*** Opening Records for this task ***

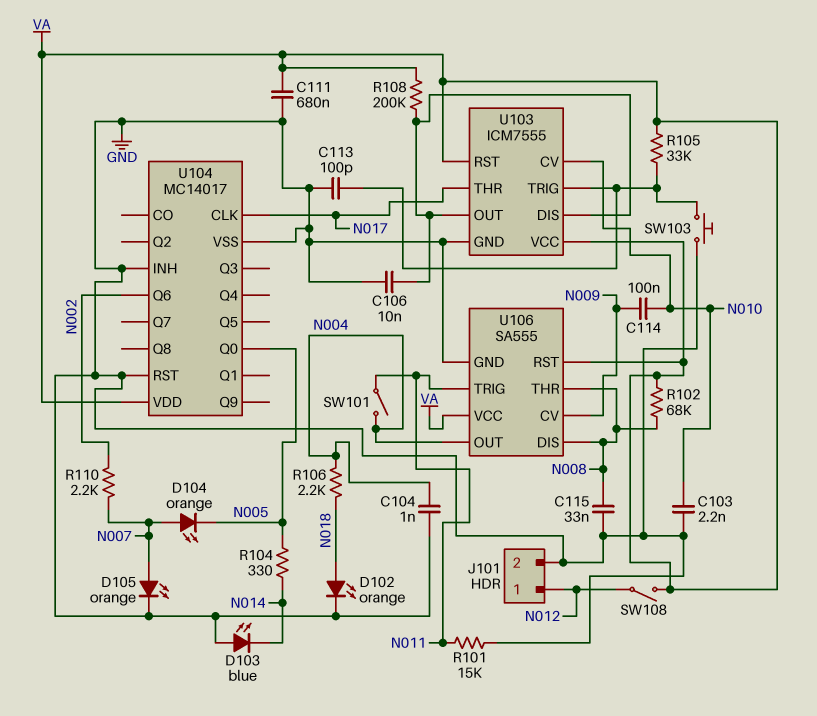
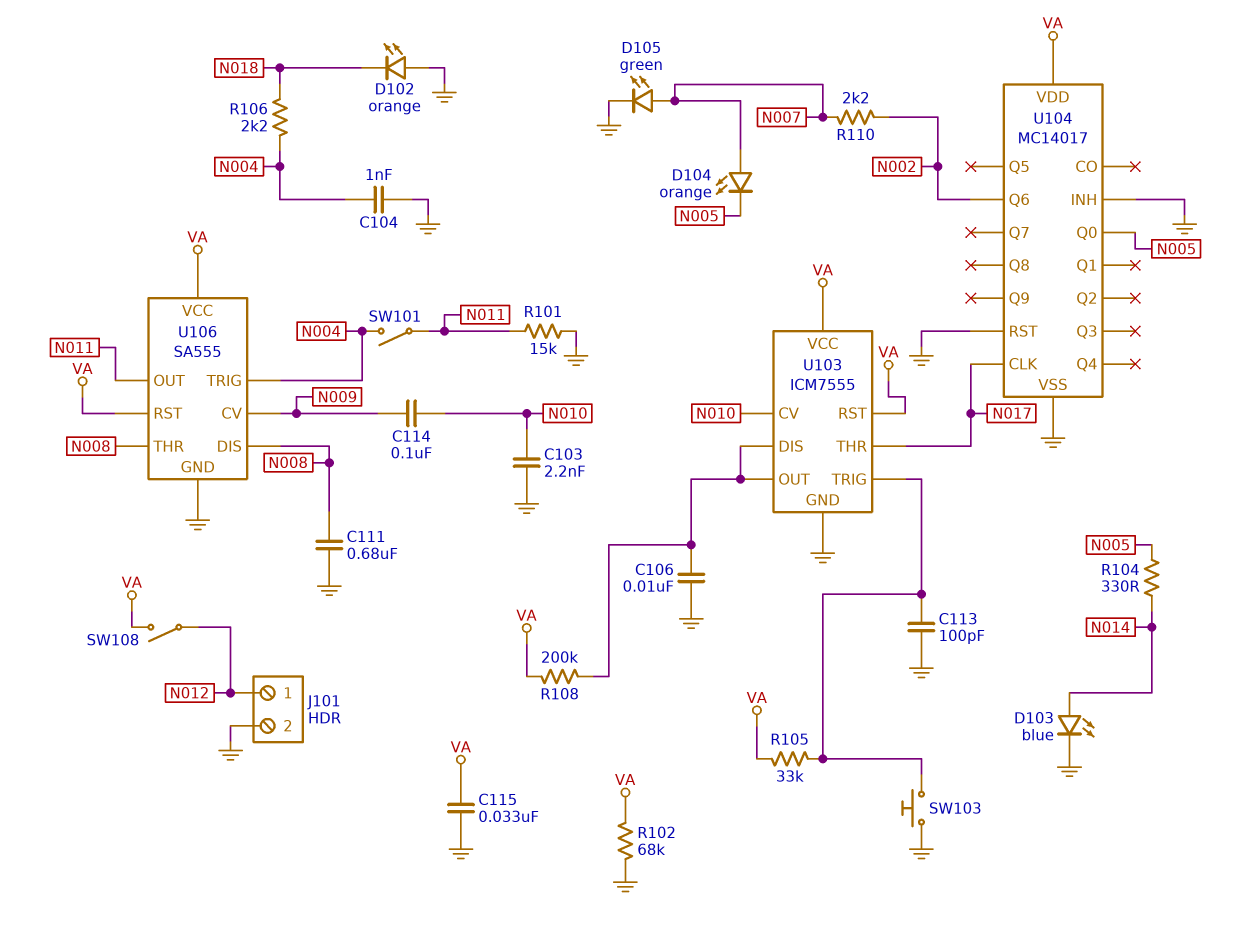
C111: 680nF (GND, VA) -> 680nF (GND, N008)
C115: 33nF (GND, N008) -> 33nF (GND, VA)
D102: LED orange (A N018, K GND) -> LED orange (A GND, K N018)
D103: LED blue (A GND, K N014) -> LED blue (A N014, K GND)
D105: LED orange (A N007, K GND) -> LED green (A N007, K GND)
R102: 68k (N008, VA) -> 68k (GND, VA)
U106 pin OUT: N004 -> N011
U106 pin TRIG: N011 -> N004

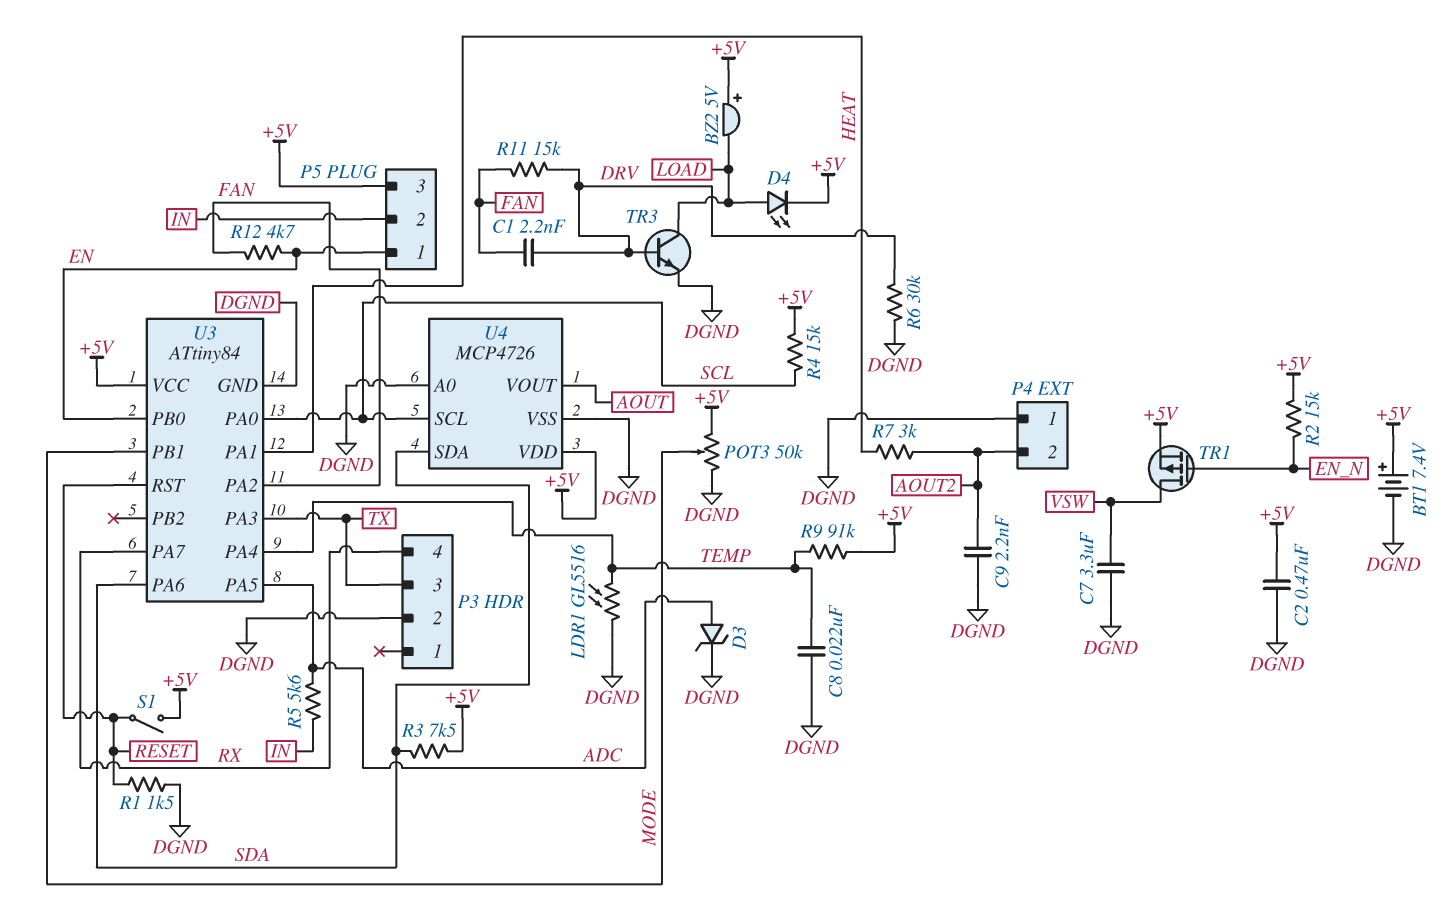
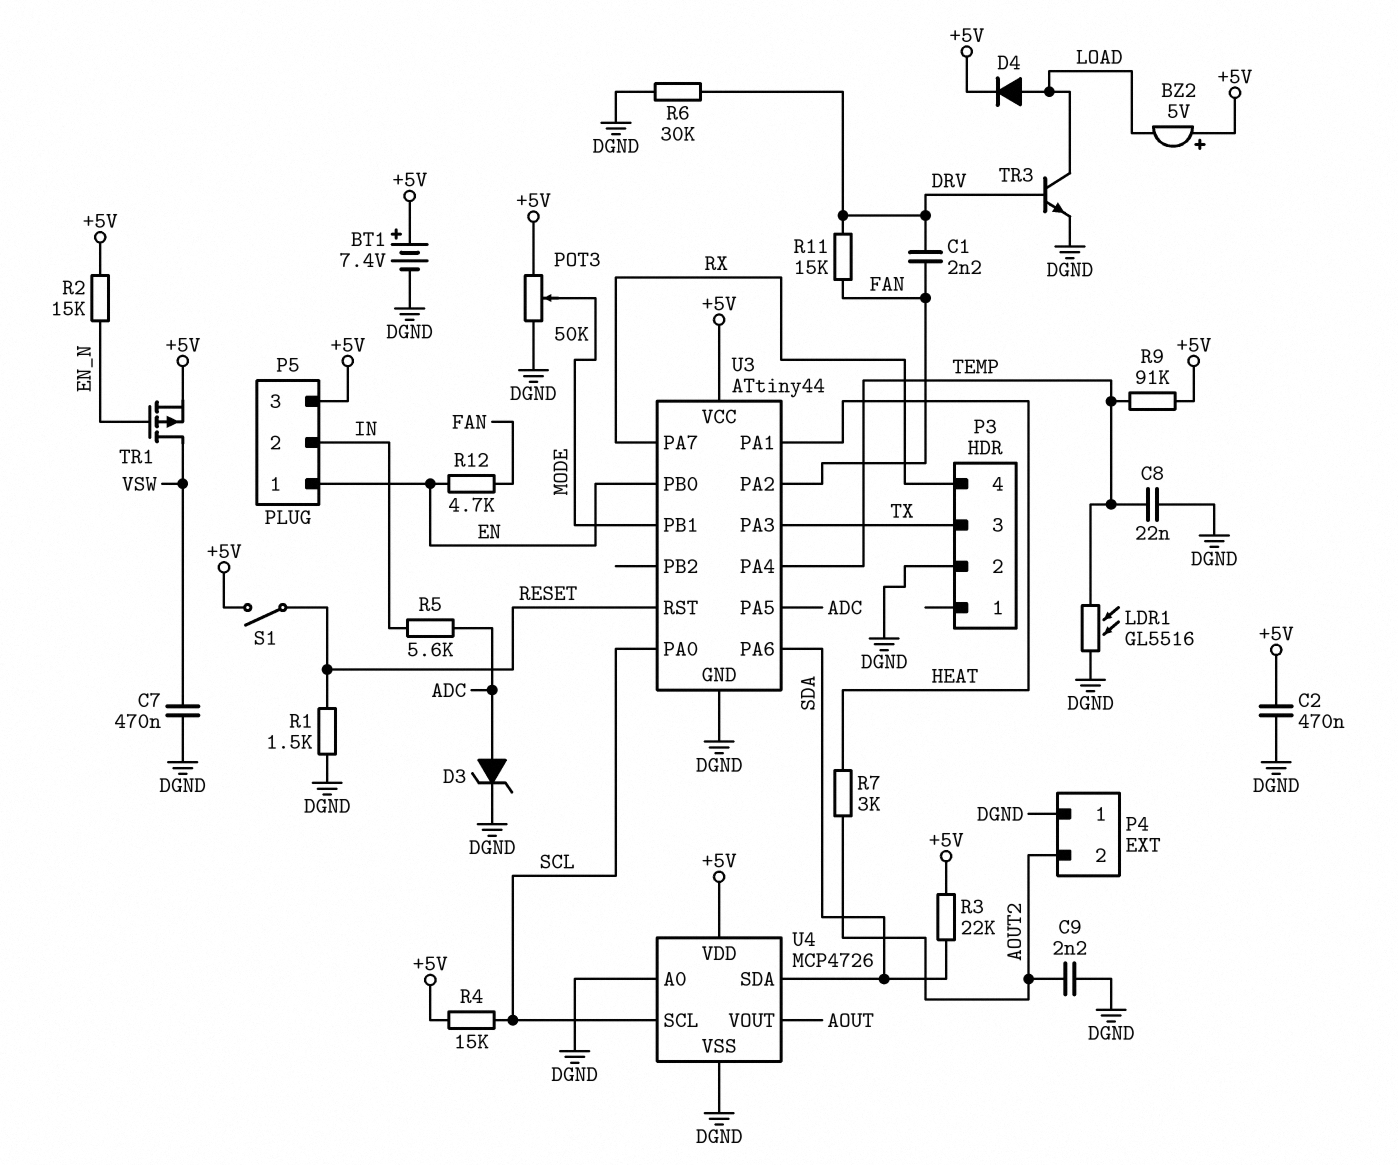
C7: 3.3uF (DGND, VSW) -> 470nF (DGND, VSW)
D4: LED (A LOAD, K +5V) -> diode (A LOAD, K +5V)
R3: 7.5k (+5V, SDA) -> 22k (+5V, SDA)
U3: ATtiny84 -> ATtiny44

*** Closing Records for this task ***
*** Opening Records for this task ***

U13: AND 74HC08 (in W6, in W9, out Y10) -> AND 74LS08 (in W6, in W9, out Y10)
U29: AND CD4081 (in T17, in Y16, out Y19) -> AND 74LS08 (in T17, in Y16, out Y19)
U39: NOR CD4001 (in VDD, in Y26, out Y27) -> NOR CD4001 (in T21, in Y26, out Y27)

*** Closing Records for this task ***
*** Opening Records for this task ***

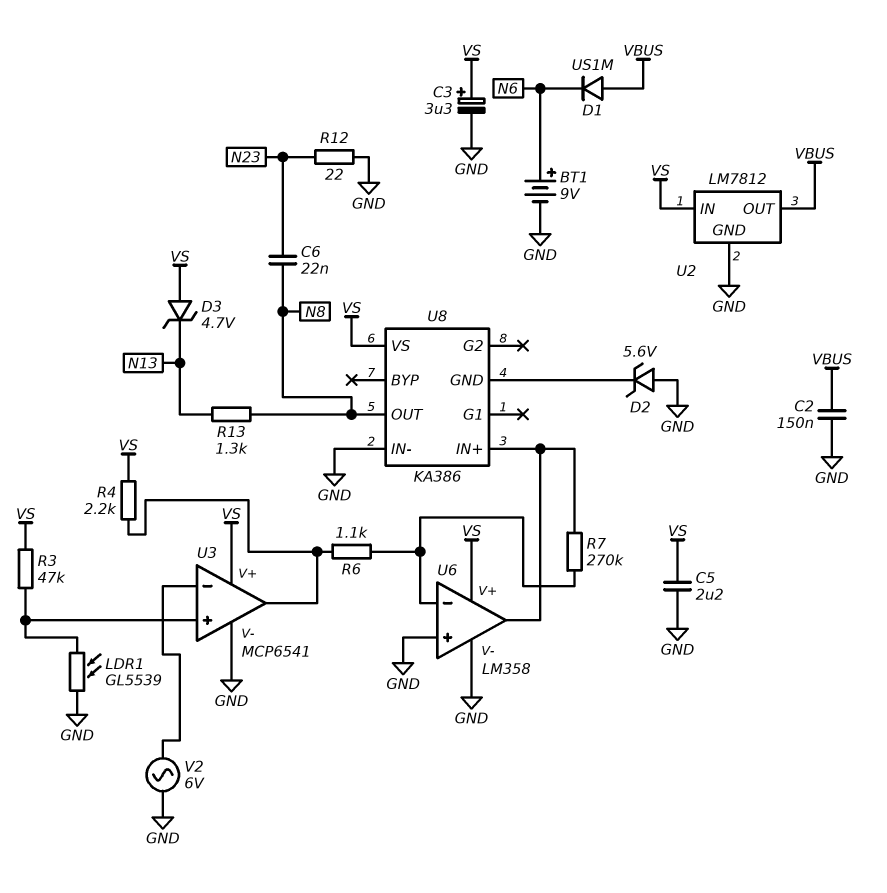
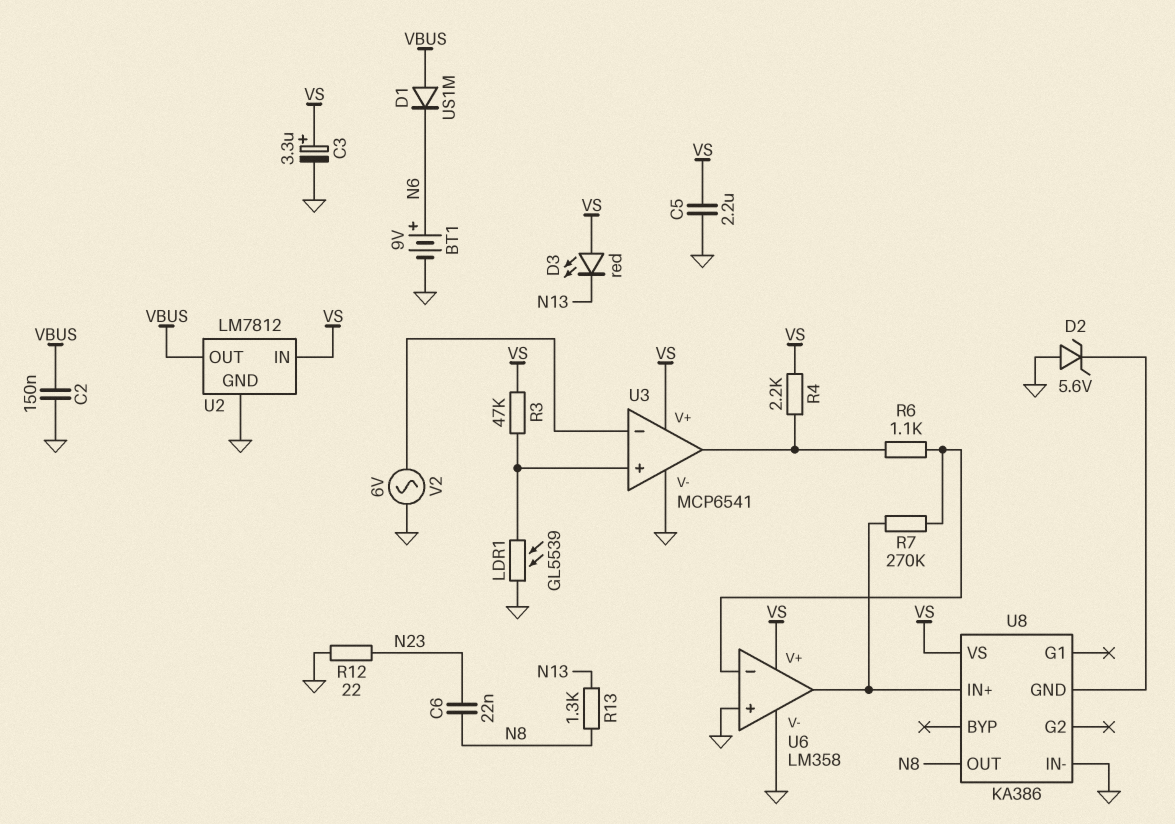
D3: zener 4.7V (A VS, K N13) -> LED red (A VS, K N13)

*** Closing Records for this task ***

** Activity **
Go through the listing above and locate each line that holds the word "orange". Copy those lines.

** Reply to the exercise **
D102: LED orange (A N018, K GND) -> LED orange (A GND, K N018)
D105: LED orange (A N007, K GND) -> LED green (A N007, K GND)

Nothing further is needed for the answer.